Exercise prompt
From the records below, print exactly the lines starting at the one containing "camera: 25 degrees right, 0 degrees up" and ending at the one containing "(289, 147) = (413, 436): yellow", ends included, and nothing else.

Data for this task
========================================================================

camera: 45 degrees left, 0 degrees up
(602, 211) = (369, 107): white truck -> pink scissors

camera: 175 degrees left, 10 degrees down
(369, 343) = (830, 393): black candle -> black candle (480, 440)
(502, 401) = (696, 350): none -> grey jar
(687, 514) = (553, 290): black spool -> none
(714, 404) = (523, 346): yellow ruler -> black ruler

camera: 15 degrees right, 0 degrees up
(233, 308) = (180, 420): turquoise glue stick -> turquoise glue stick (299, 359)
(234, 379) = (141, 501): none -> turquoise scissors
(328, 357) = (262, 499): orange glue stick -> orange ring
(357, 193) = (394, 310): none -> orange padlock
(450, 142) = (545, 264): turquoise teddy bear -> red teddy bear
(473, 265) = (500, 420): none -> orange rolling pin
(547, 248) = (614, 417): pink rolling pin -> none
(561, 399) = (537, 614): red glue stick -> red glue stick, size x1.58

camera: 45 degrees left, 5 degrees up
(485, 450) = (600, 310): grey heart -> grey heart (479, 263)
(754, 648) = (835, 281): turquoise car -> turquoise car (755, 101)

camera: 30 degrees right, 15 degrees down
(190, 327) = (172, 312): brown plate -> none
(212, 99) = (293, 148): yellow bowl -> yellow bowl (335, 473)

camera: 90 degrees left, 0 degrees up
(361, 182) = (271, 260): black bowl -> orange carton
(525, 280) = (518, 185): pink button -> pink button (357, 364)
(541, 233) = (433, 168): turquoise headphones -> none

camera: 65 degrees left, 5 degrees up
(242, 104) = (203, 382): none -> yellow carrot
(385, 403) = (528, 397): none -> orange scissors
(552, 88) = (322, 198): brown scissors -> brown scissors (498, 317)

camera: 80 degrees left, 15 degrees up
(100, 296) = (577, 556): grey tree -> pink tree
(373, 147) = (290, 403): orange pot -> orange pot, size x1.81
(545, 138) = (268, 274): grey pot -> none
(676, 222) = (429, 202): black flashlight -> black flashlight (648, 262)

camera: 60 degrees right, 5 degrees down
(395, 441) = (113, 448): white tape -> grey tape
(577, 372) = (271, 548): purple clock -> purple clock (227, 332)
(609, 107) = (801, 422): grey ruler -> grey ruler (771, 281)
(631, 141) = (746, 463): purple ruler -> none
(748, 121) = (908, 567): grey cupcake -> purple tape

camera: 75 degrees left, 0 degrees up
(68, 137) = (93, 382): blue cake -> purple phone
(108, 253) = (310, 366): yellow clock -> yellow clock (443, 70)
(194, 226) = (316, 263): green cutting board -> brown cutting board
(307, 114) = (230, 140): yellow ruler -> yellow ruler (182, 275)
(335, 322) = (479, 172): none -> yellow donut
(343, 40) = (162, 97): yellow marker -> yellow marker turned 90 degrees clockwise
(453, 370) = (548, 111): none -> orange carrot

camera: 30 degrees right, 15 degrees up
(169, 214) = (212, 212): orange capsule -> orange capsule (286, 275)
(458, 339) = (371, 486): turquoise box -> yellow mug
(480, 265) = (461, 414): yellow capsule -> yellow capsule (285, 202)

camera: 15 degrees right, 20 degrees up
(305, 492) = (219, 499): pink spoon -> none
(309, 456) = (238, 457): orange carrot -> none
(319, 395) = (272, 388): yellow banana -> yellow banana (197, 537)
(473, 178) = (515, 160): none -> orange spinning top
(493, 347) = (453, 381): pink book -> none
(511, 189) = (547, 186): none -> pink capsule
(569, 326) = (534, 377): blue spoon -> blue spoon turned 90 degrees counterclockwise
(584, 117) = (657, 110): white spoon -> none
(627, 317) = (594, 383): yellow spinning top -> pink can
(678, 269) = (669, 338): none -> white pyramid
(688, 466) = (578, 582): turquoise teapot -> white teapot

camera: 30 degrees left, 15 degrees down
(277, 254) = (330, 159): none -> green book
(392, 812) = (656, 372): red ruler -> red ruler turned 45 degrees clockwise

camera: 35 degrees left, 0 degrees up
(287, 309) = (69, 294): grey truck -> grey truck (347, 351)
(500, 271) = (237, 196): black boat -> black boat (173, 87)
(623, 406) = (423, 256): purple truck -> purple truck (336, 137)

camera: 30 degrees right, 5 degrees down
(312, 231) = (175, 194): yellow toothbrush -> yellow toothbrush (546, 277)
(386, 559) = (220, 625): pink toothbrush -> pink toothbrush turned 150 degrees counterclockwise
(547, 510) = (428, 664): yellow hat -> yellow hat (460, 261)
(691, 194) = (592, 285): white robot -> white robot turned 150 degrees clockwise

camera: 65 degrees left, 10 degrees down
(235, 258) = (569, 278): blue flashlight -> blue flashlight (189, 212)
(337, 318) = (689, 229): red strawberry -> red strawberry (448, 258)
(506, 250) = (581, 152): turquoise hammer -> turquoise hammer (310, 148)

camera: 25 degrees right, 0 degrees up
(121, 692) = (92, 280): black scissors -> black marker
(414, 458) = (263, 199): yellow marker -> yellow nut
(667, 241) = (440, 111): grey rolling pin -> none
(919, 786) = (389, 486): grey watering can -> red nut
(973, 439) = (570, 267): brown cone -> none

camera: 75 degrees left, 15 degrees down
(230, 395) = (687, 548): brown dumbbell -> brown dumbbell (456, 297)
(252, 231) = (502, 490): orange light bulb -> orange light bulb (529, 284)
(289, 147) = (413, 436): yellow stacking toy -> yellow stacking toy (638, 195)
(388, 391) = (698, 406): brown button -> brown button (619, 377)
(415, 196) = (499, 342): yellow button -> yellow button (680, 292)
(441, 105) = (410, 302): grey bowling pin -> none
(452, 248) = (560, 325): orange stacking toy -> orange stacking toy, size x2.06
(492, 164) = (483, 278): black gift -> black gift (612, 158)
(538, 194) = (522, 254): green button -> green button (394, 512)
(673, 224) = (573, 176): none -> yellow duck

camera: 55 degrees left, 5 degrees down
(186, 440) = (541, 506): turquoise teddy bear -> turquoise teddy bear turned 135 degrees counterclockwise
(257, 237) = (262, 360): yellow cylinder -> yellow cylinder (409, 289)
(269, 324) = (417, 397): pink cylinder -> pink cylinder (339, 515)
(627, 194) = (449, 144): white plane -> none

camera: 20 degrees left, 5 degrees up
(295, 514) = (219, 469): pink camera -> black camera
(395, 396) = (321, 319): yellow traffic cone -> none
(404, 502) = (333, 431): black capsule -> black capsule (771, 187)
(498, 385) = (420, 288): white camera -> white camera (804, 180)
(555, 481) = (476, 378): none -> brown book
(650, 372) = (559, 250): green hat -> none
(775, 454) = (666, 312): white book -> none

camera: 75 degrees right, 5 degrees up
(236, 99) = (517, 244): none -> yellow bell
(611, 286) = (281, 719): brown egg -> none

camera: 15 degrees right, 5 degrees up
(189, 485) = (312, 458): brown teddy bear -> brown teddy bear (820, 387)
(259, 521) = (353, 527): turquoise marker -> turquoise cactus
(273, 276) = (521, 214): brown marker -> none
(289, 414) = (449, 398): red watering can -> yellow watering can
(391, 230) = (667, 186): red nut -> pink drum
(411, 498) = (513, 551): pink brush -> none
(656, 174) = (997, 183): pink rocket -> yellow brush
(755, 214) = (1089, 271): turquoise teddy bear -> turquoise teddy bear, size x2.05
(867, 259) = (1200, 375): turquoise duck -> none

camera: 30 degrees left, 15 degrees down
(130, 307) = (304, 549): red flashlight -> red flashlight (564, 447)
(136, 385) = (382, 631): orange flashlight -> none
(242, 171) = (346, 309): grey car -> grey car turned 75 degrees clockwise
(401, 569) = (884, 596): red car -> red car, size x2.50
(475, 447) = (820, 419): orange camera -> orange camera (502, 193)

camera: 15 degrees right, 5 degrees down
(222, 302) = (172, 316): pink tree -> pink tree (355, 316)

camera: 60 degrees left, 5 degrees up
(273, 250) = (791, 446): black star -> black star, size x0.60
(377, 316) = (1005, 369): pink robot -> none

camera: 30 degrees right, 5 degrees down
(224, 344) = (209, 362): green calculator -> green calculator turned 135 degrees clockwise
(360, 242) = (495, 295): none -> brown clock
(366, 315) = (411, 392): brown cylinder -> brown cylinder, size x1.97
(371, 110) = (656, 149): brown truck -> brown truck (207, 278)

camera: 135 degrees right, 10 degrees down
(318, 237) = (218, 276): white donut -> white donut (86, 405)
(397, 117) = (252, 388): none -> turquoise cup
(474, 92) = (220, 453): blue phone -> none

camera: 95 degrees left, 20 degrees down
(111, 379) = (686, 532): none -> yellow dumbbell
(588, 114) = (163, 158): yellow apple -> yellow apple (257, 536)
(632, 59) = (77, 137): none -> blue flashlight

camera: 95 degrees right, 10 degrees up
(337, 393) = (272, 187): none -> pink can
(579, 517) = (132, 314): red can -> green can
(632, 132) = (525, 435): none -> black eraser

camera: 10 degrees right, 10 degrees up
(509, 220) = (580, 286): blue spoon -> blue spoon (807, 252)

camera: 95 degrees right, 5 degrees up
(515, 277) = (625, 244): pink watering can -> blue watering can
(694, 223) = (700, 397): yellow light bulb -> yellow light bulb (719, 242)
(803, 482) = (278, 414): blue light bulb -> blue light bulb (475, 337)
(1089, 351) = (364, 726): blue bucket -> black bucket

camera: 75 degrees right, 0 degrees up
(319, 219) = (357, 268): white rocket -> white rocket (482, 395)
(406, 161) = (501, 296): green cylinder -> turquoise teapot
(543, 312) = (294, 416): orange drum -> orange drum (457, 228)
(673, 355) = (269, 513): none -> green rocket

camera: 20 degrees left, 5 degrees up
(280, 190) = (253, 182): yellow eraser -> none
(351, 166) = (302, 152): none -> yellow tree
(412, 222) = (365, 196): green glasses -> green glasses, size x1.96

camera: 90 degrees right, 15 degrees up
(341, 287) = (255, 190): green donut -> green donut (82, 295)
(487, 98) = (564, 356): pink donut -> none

========================================================================

Your response
camera: 25 degrees right, 0 degrees up
(121, 692) = (92, 280): black scissors -> black marker
(414, 458) = (263, 199): yellow marker -> yellow nut
(667, 241) = (440, 111): grey rolling pin -> none
(919, 786) = (389, 486): grey watering can -> red nut
(973, 439) = (570, 267): brown cone -> none

camera: 75 degrees left, 15 degrees down
(230, 395) = (687, 548): brown dumbbell -> brown dumbbell (456, 297)
(252, 231) = (502, 490): orange light bulb -> orange light bulb (529, 284)
(289, 147) = (413, 436): yellow stacking toy -> yellow stacking toy (638, 195)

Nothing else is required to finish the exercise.